Starting at the line with "blue semicircle: rotated" and stopping at the final line, retype the data below exactly; do not carry over any pictures.

··· Entries shown ···

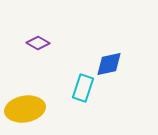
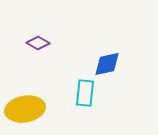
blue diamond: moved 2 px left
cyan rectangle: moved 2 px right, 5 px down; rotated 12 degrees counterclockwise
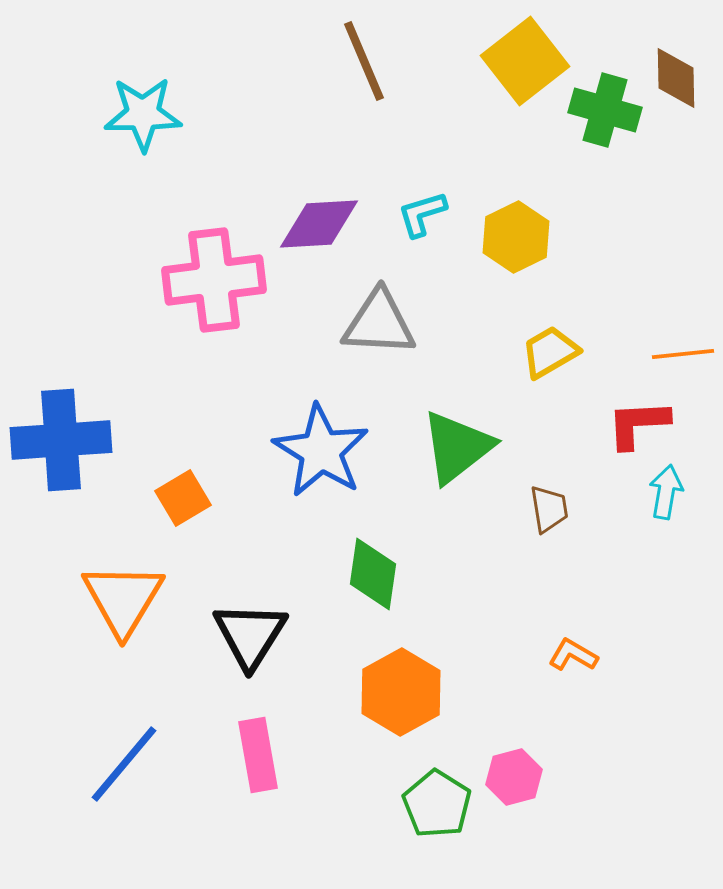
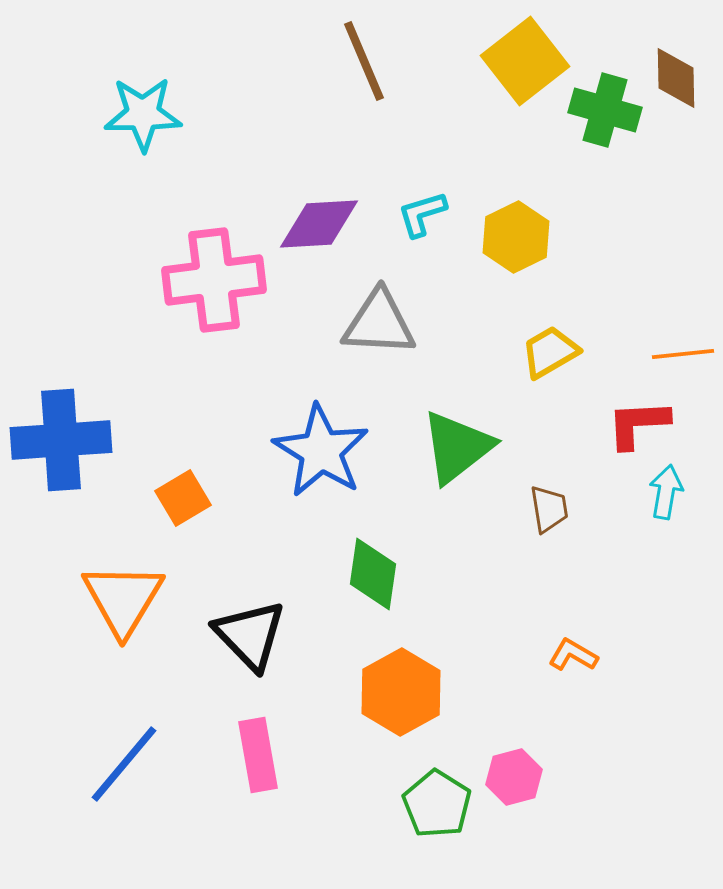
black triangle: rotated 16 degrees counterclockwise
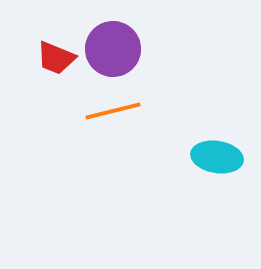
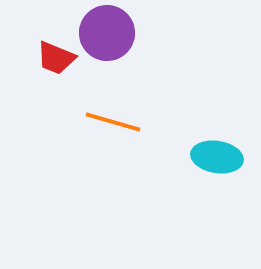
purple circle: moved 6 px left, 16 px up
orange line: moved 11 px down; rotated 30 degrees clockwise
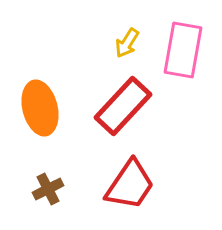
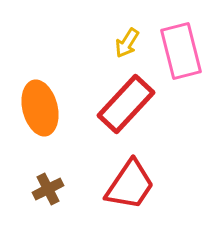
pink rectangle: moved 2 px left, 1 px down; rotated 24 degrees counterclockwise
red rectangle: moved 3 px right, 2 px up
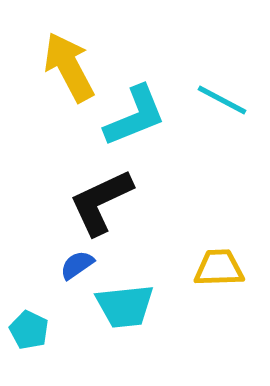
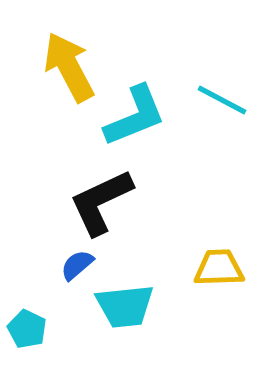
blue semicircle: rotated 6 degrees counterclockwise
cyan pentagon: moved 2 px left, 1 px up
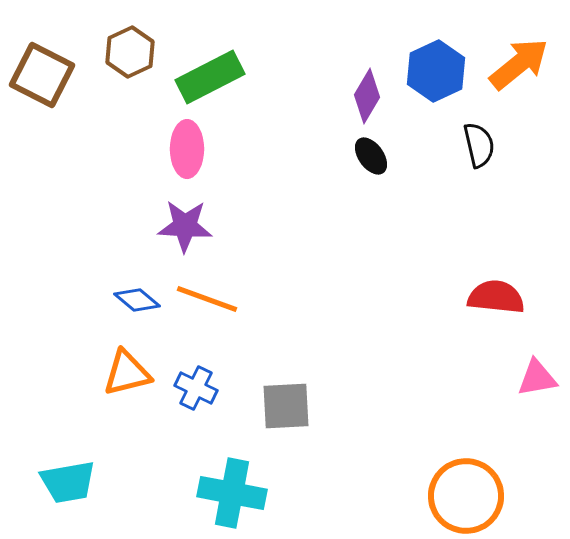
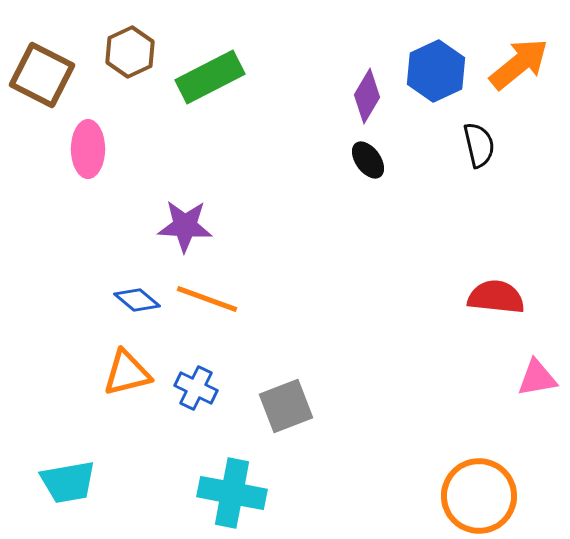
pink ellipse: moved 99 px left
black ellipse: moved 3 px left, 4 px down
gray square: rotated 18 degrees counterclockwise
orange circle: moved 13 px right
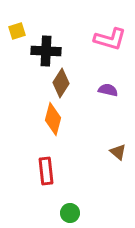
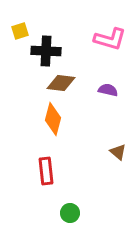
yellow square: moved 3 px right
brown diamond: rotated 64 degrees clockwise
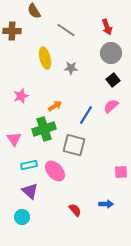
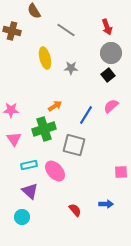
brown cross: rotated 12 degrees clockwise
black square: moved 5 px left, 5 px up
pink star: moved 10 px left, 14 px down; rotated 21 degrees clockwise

···

Written reply:
blue semicircle: rotated 6 degrees counterclockwise
cyan pentagon: moved 2 px left, 1 px up
pink ellipse: moved 99 px left
black ellipse: moved 3 px left, 4 px down
gray square: rotated 18 degrees counterclockwise
orange circle: moved 13 px right
yellow square: moved 3 px right
brown diamond: rotated 64 degrees clockwise
brown cross: rotated 12 degrees clockwise
black square: moved 5 px left, 5 px up
pink star: moved 10 px left, 14 px down; rotated 21 degrees clockwise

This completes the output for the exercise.